> [TASK DIRECTIONS]
Which lines below contain "degrees"? Pull them out.
----- RECORDS FOR THE EXERCISE
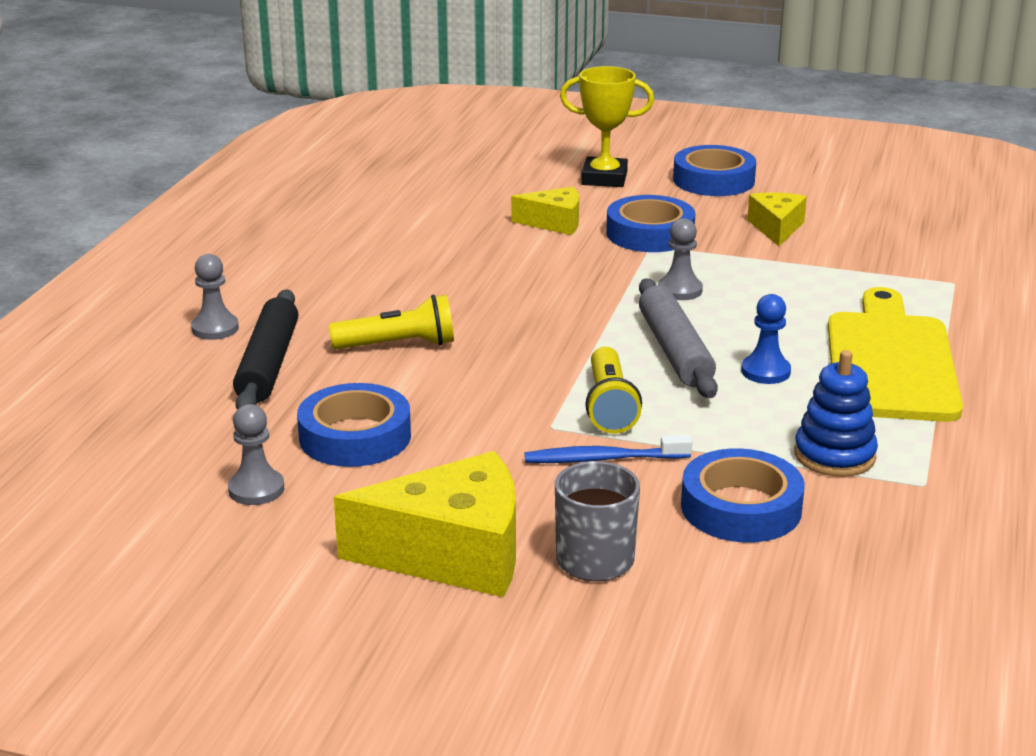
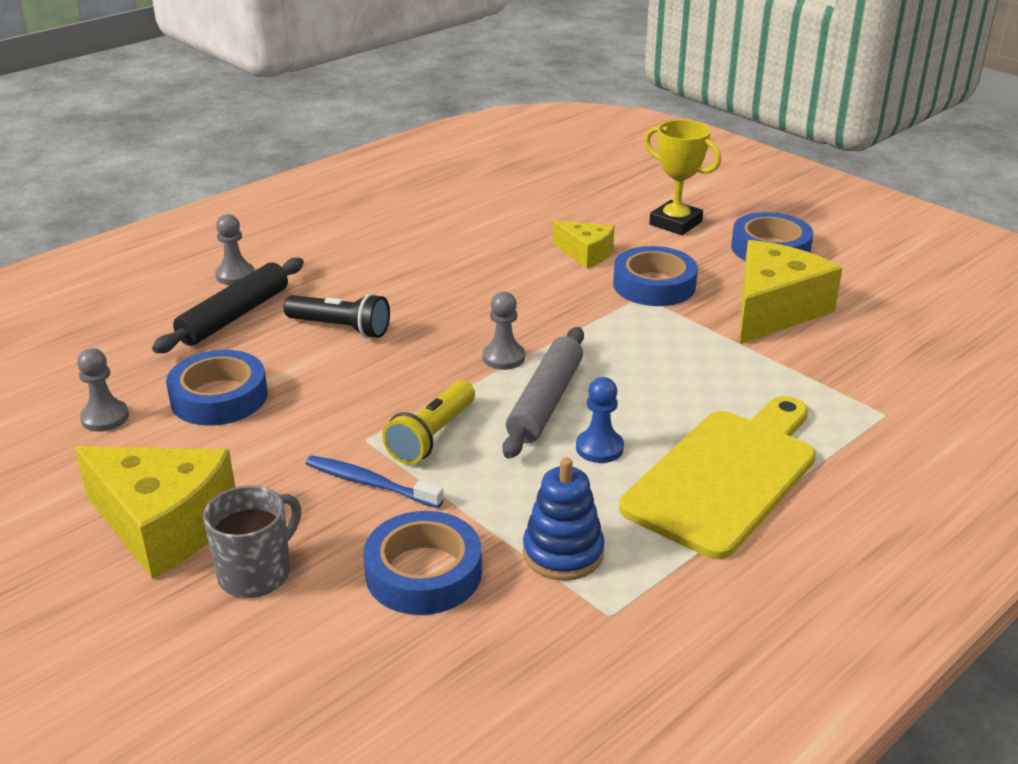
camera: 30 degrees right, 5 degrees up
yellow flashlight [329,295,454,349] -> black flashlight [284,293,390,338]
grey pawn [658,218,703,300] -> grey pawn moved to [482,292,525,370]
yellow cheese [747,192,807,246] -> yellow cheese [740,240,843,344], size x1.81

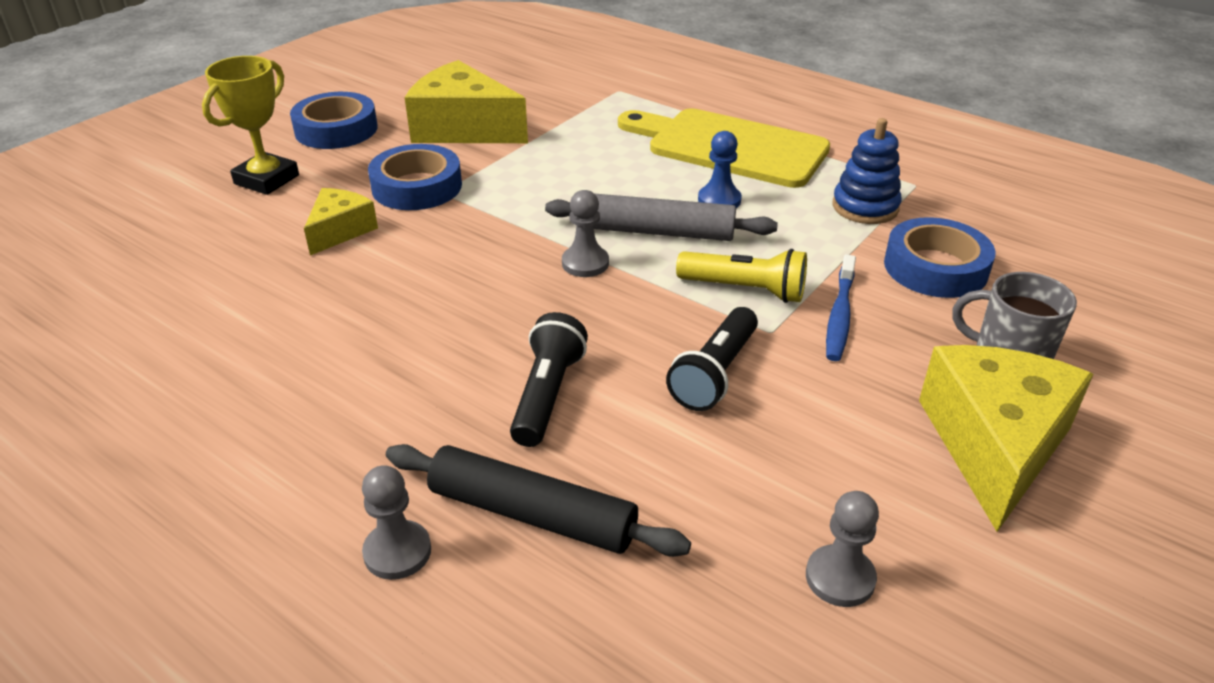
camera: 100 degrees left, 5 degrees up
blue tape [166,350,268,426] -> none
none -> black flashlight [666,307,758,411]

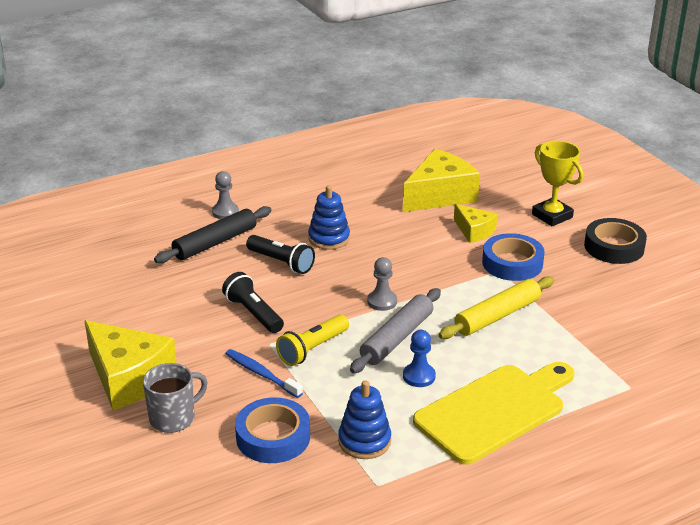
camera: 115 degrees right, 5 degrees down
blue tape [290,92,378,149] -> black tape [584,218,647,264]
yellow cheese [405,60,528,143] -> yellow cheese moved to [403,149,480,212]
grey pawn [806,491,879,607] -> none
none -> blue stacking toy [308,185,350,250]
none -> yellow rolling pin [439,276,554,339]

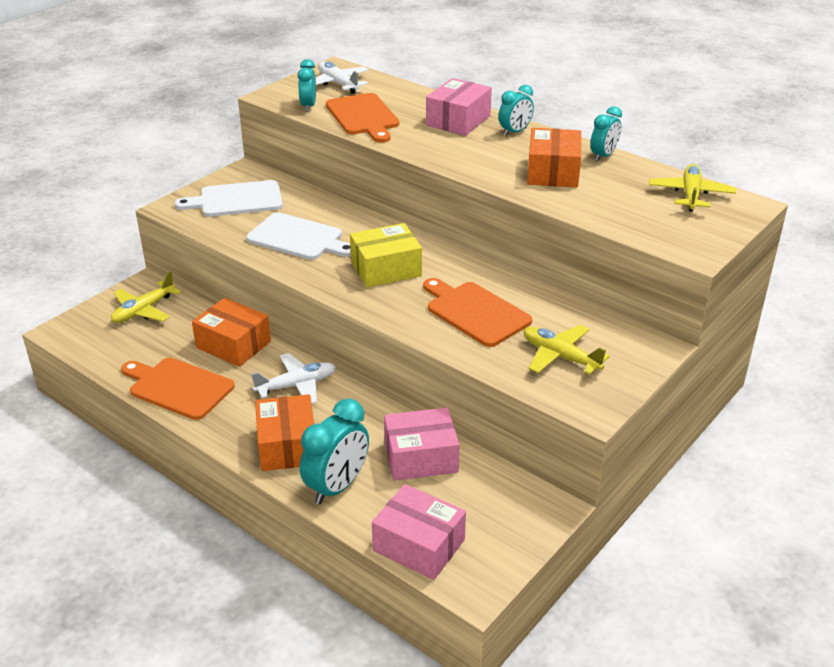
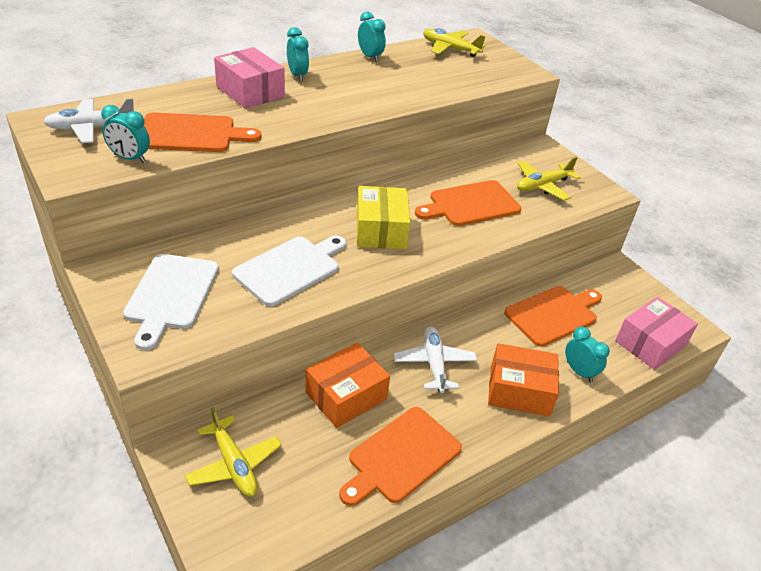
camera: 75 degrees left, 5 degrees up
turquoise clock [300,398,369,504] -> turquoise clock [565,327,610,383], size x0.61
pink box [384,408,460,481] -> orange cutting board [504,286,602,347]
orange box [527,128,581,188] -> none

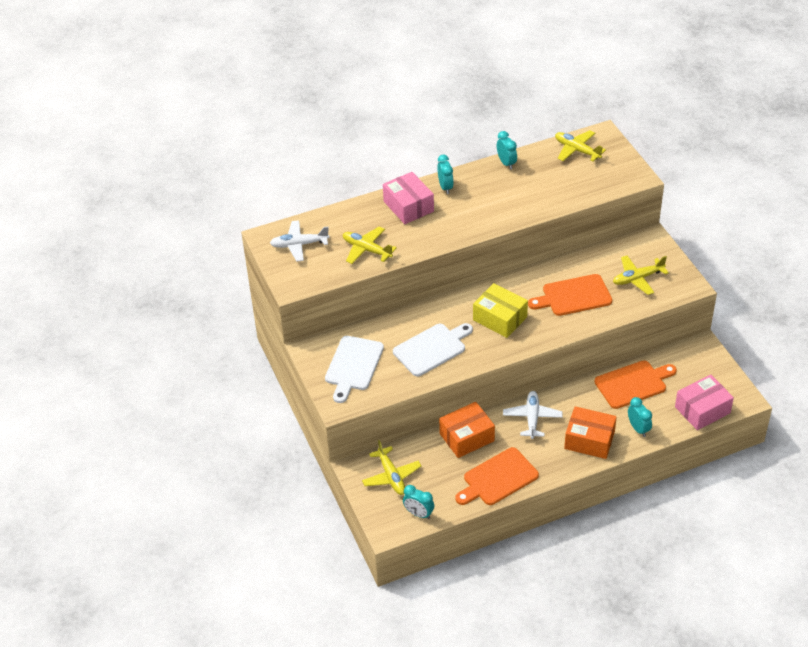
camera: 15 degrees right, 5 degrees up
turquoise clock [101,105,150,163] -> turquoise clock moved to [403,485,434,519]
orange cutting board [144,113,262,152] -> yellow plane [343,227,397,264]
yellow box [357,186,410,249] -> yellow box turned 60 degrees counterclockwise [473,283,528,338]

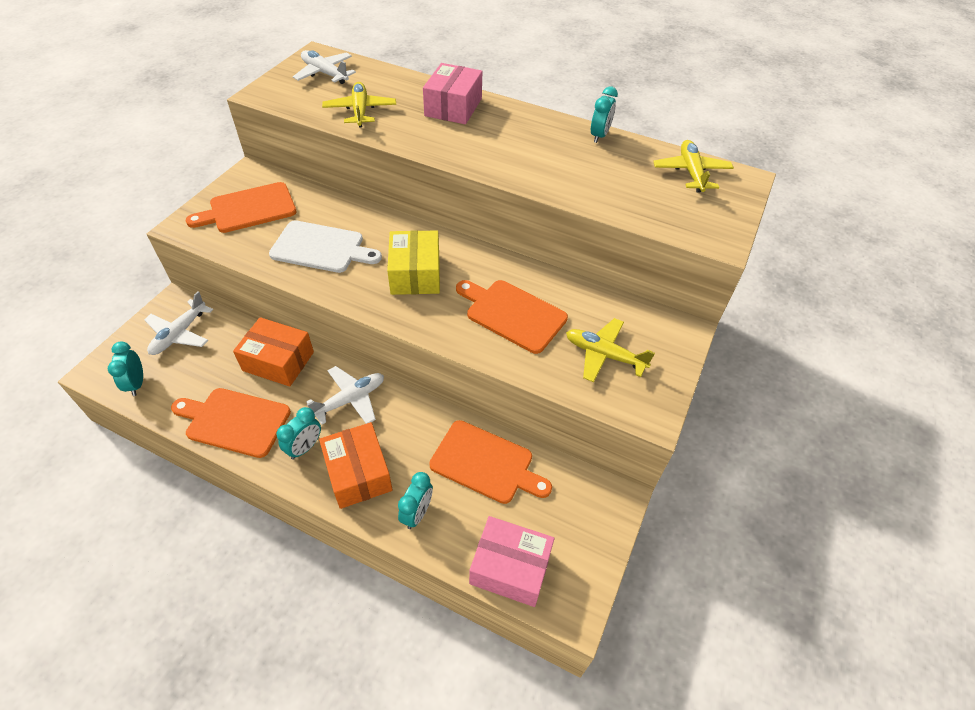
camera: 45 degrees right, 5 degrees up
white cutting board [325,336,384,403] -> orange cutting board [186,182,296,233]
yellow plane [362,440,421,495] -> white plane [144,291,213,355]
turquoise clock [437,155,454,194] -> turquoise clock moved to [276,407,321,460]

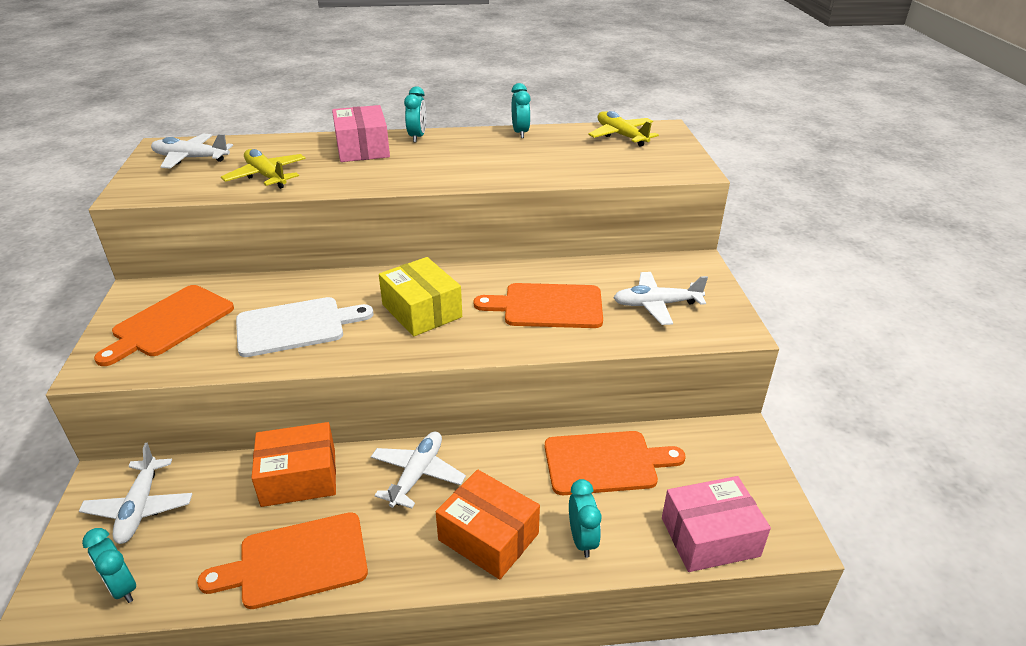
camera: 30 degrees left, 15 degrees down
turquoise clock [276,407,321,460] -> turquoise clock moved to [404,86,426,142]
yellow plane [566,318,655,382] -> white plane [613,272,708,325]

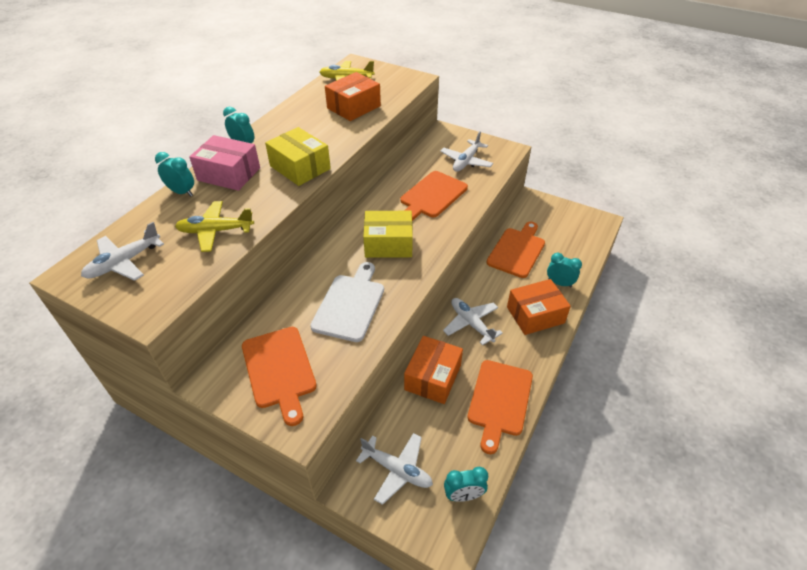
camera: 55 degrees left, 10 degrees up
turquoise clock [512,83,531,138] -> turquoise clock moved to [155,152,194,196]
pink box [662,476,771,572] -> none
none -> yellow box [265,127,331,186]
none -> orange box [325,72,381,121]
----------
> [EXERCISE RESULT]
camera: 30 degrees right, 5 degrees up
camera: 100 degrees left, 5 degrees up
camera: 115 degrees right, 5 degrees down
camera: 75 degrees left, 5 degrees up
camera: 15 degrees right, 5 degrees up
yellow box [357,186,410,249] -> yellow box turned 60 degrees counterclockwise [473,283,528,338]
camera: 45 degrees right, 5 degrees up
camera: 30 degrees left, 15 degrees down
camera: 55 degrees left, 10 degrees up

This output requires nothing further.